Before-and-after change records
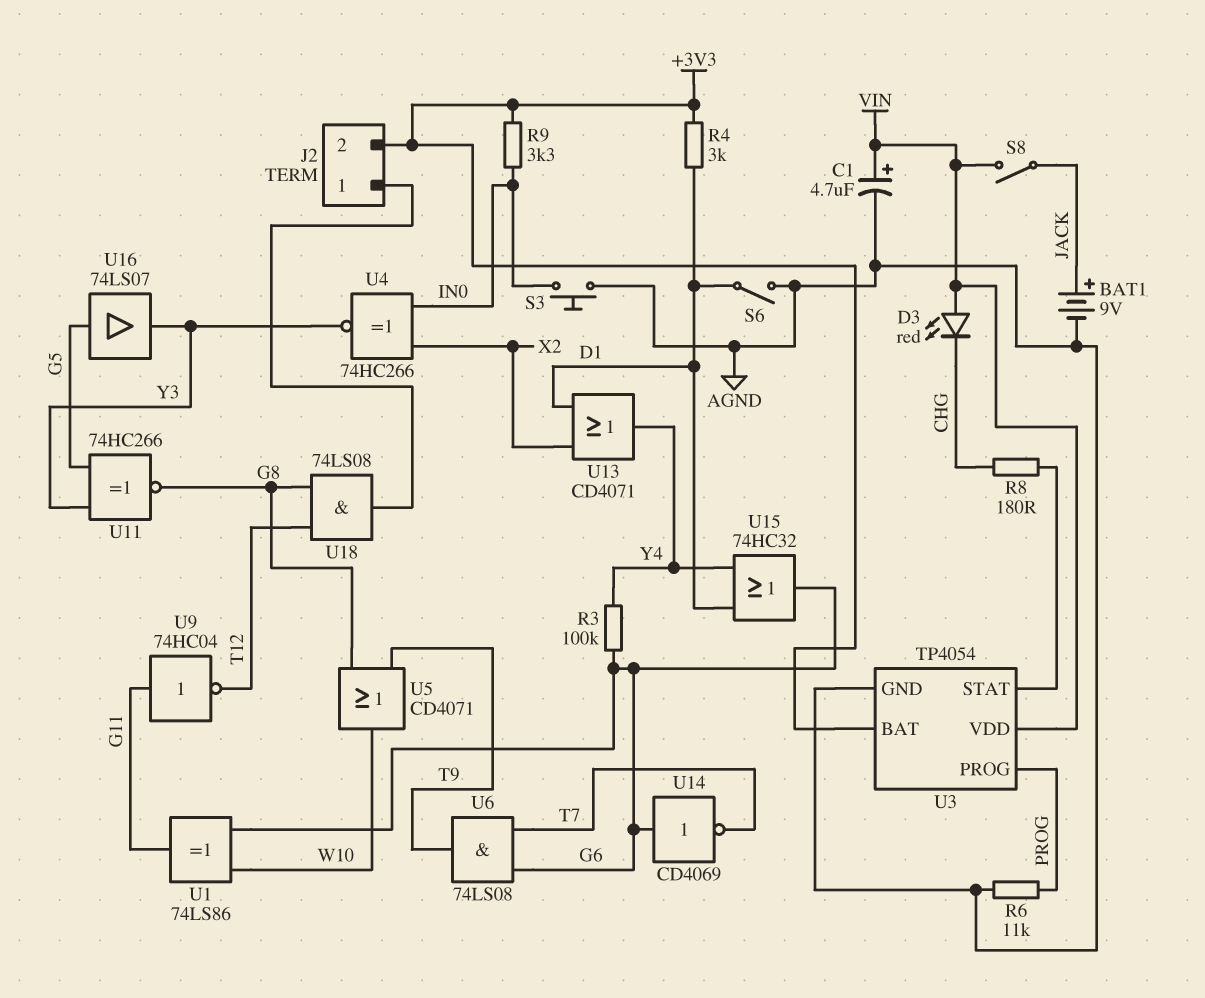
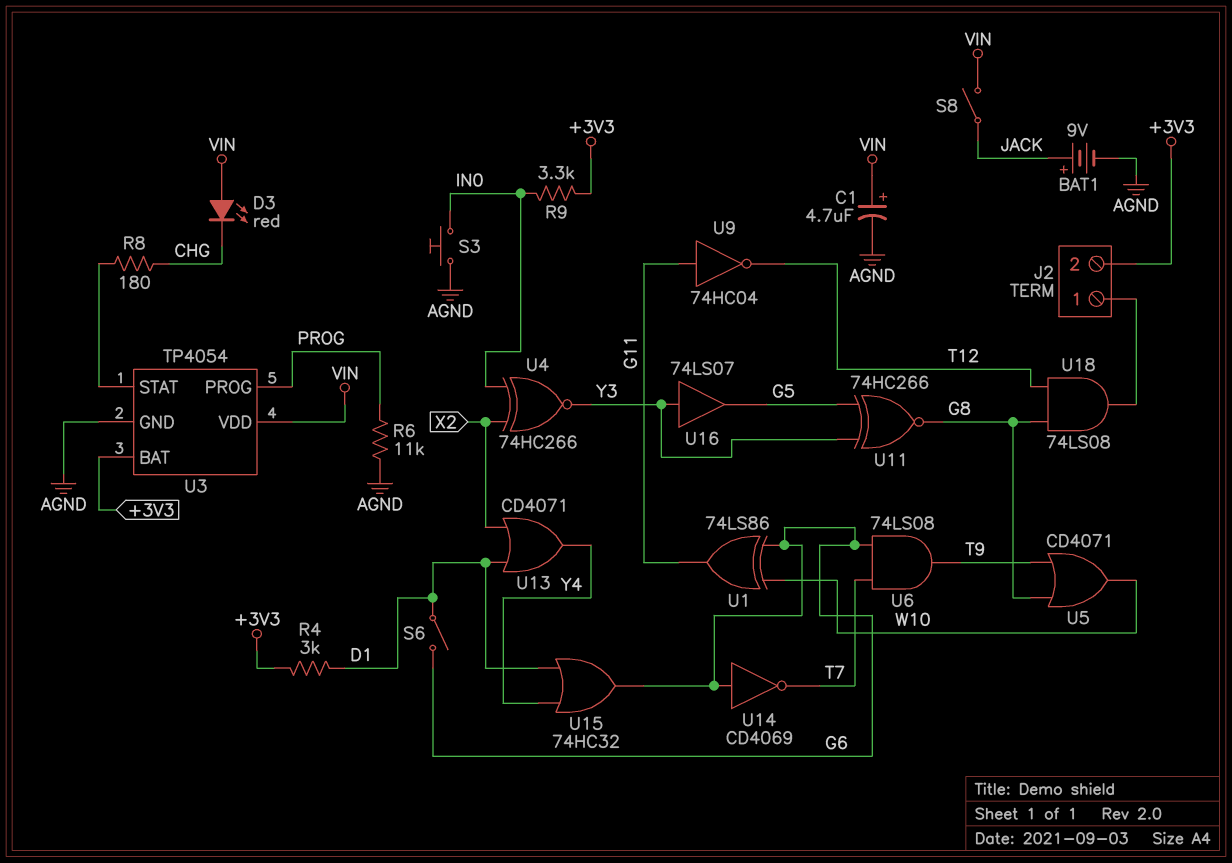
R3: 100k (G6, Y4) -> none
S6: switch (AGND, D1) -> switch (D1, G6)
U16: buffer 74LS07 (in G5, out Y3) -> buffer 74LS07 (in Y3, out G5)

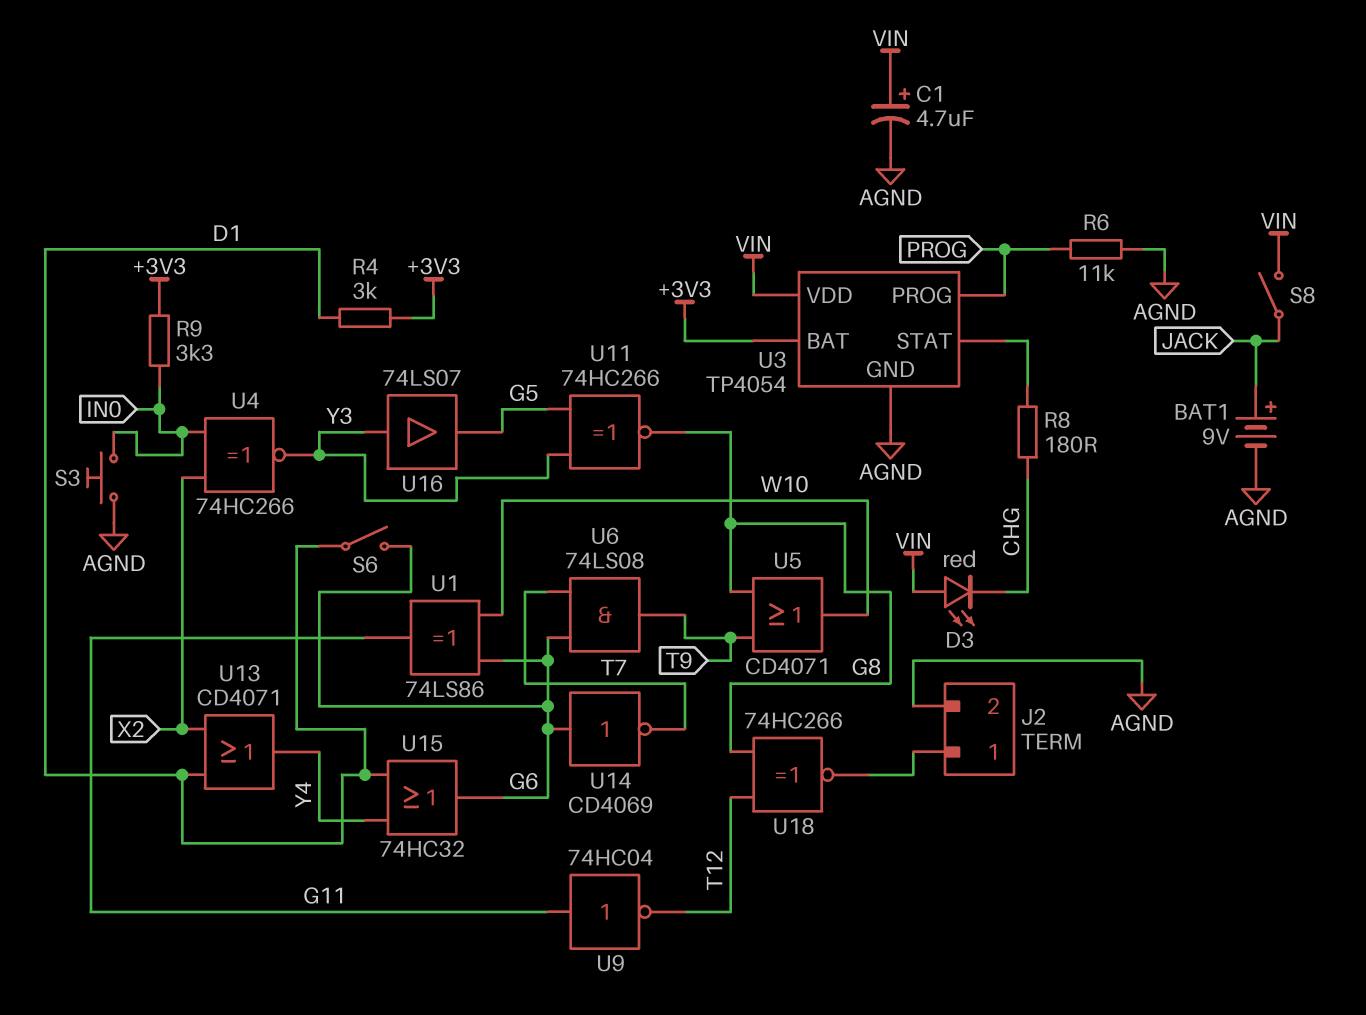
J2 pin 2: +3V3 -> AGND
U18: AND 74LS08 (in G8, in T12, out J2/1) -> XNOR 74HC266 (in G8, in T12, out J2/1)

● Activity
Every line above is to be repeated exactly, but no picture is to appear in the copy.

● Answer for the task
R3: 100k (G6, Y4) -> none
S6: switch (AGND, D1) -> switch (D1, G6)
U16: buffer 74LS07 (in G5, out Y3) -> buffer 74LS07 (in Y3, out G5)

J2 pin 2: +3V3 -> AGND
U18: AND 74LS08 (in G8, in T12, out J2/1) -> XNOR 74HC266 (in G8, in T12, out J2/1)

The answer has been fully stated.